■ What to do
When you restate the data, keep every word as it is and drop the images.

■ Stored data
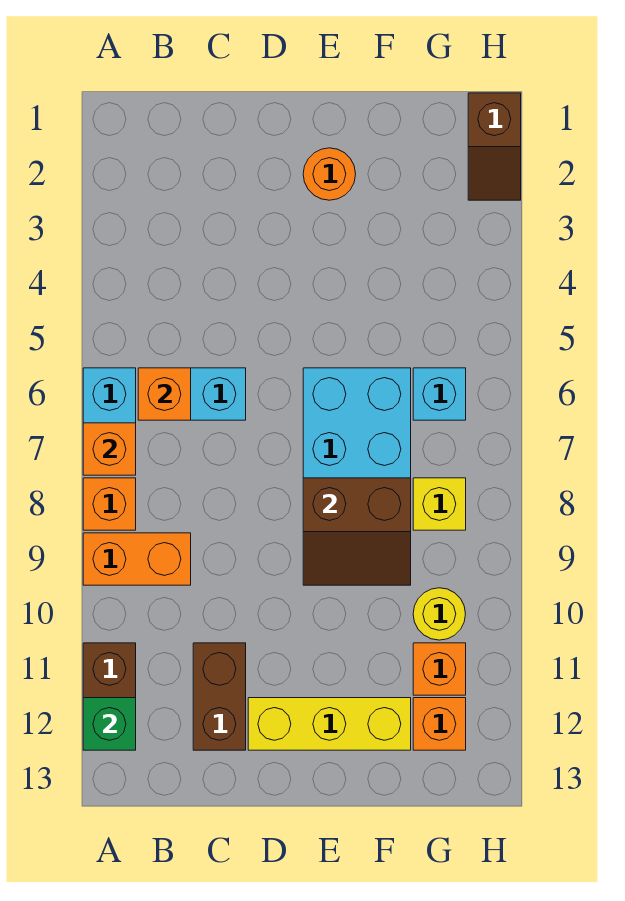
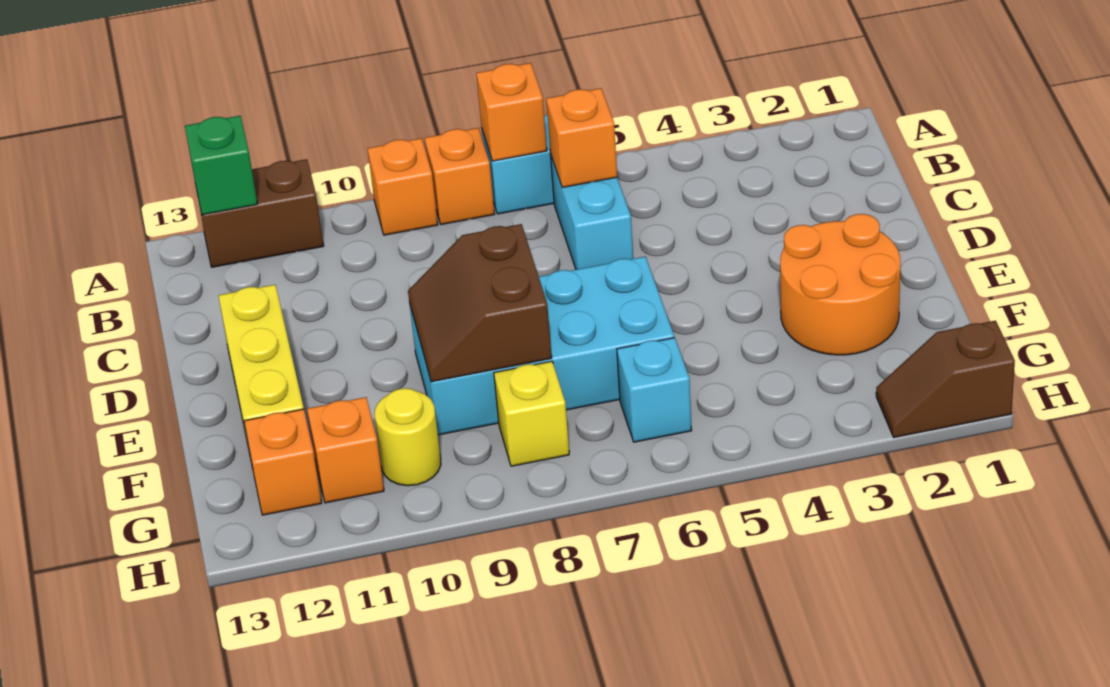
orange brick A9:B9 level 1 -> orange brick A9 level 1
brown brick C11:C12 level 1 -> none
orange round brick E2 level 1 -> orange round brick E2:F3 level 1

■ Task solution
orange brick A9:B9 level 1 -> orange brick A9 level 1
brown brick C11:C12 level 1 -> none
orange round brick E2 level 1 -> orange round brick E2:F3 level 1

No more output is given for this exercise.